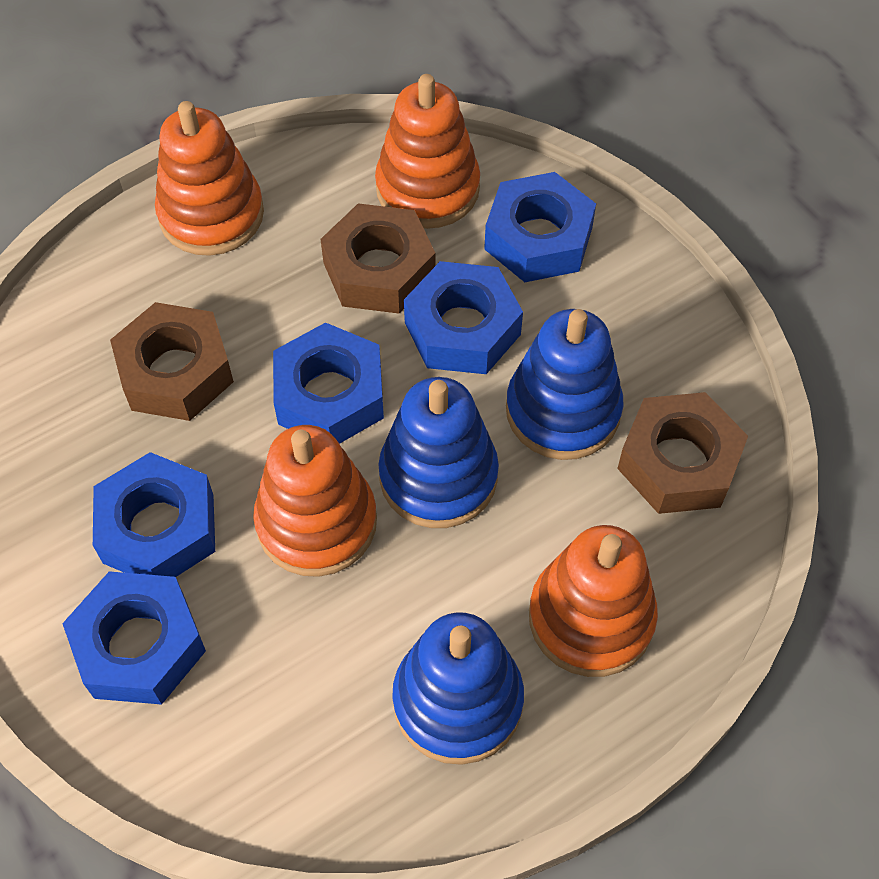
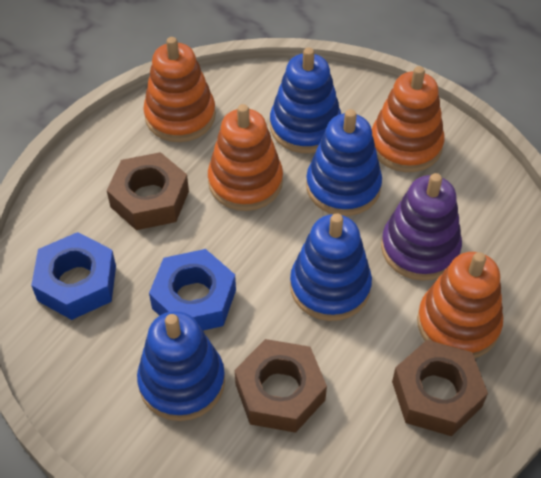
blue nut: 5 -> 2
blue stacking toy: 3 -> 4
purple stacking toy: 0 -> 1

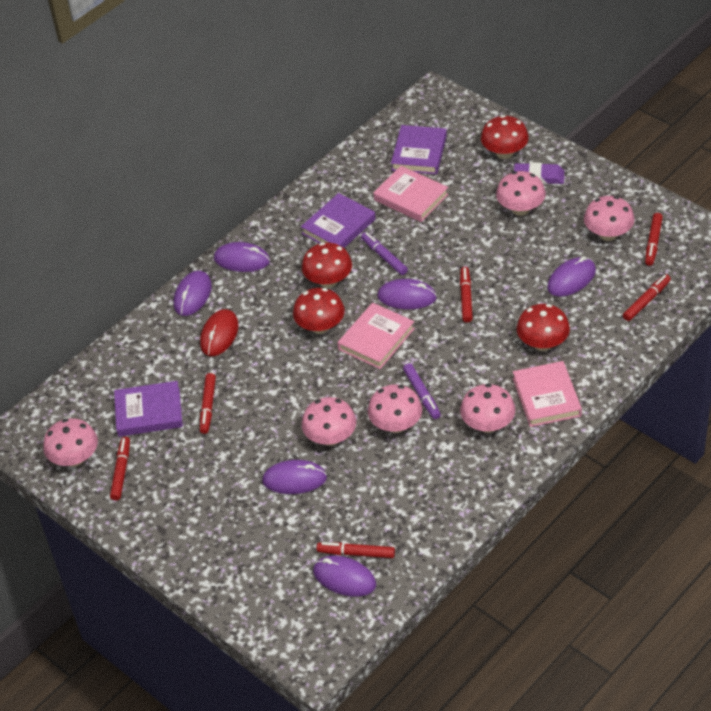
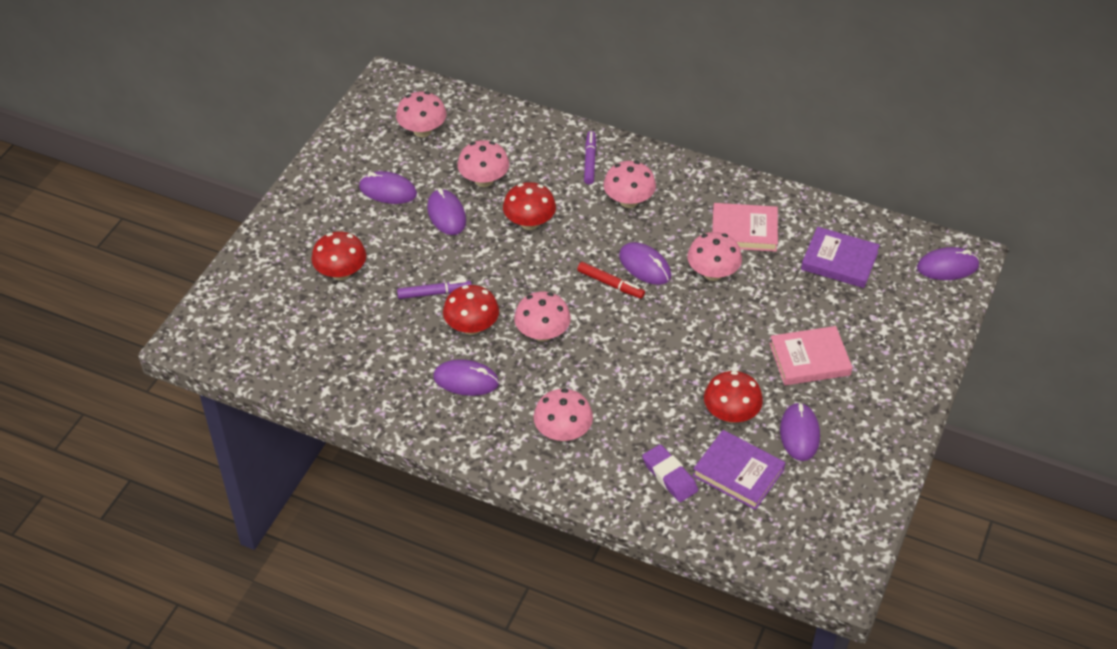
pink book: 3 -> 2
purple book: 3 -> 2
red marker: 6 -> 1
red mouse: 1 -> 0

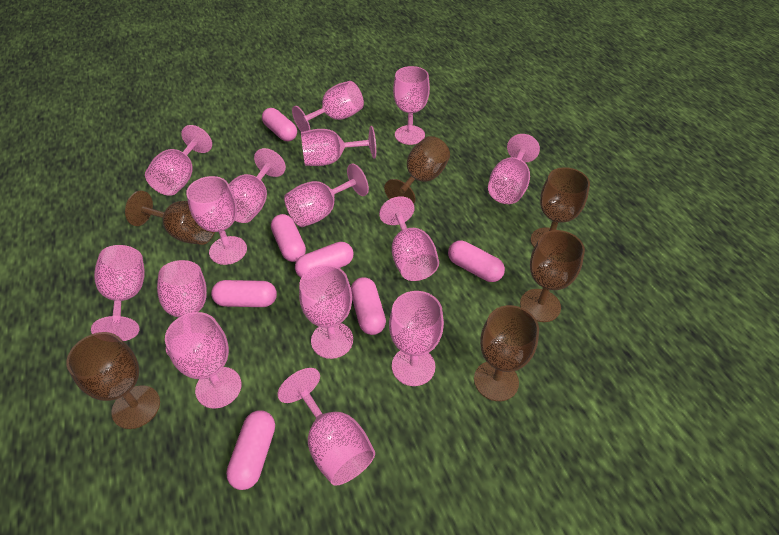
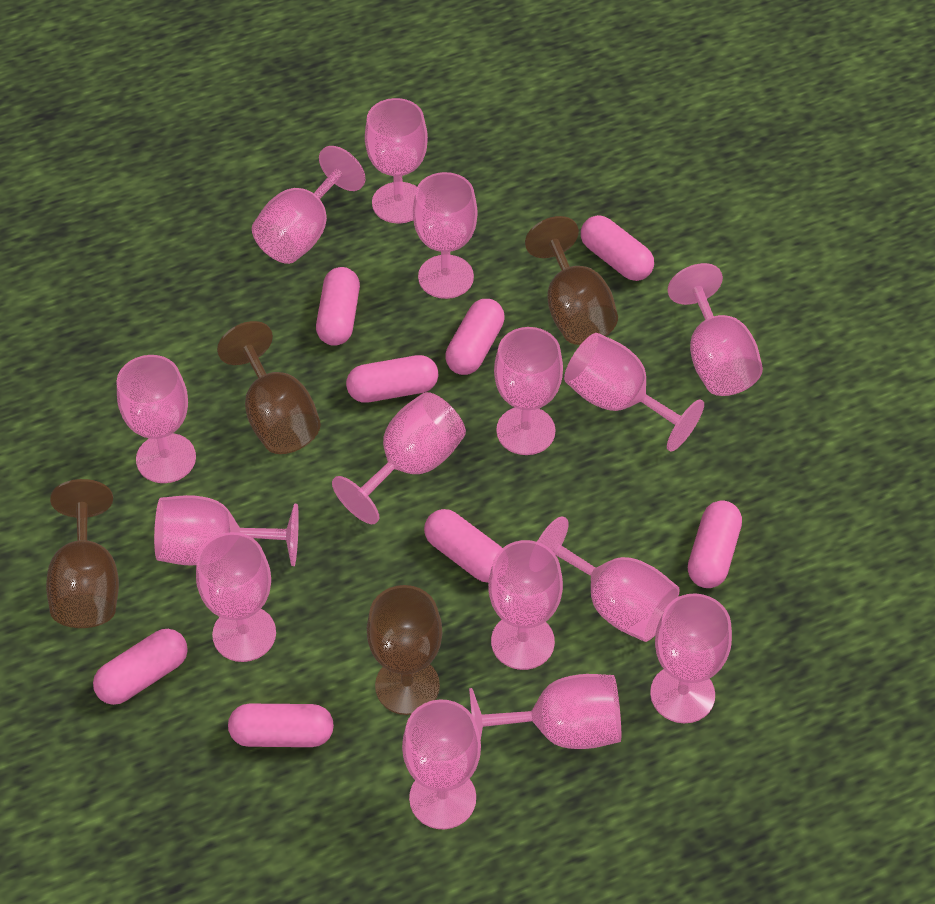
brown goblet: 6 -> 4
pink capsule: 7 -> 8

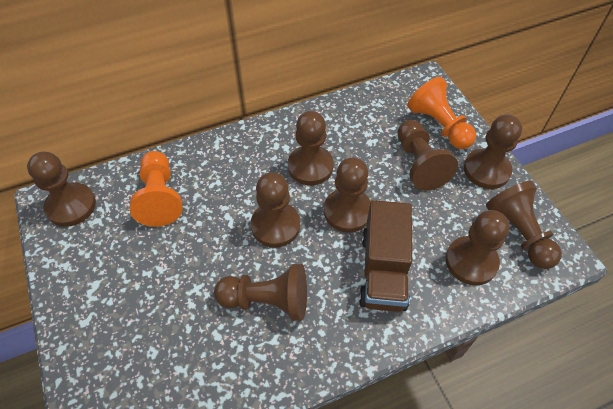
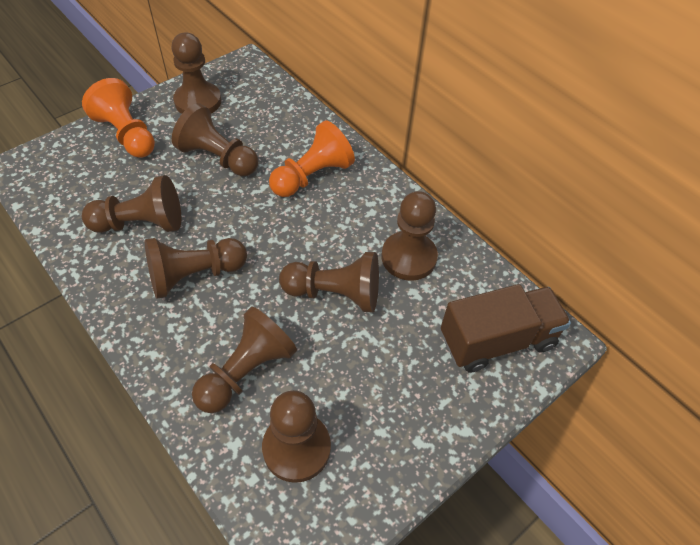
brown pawn: 9 -> 8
=-=-=-=-=
Required action: Which lines above carry the string "stacking"? Copy those lines.

Solution to this problem:
blue stacking toy: 3 -> 4
purple stacking toy: 0 -> 1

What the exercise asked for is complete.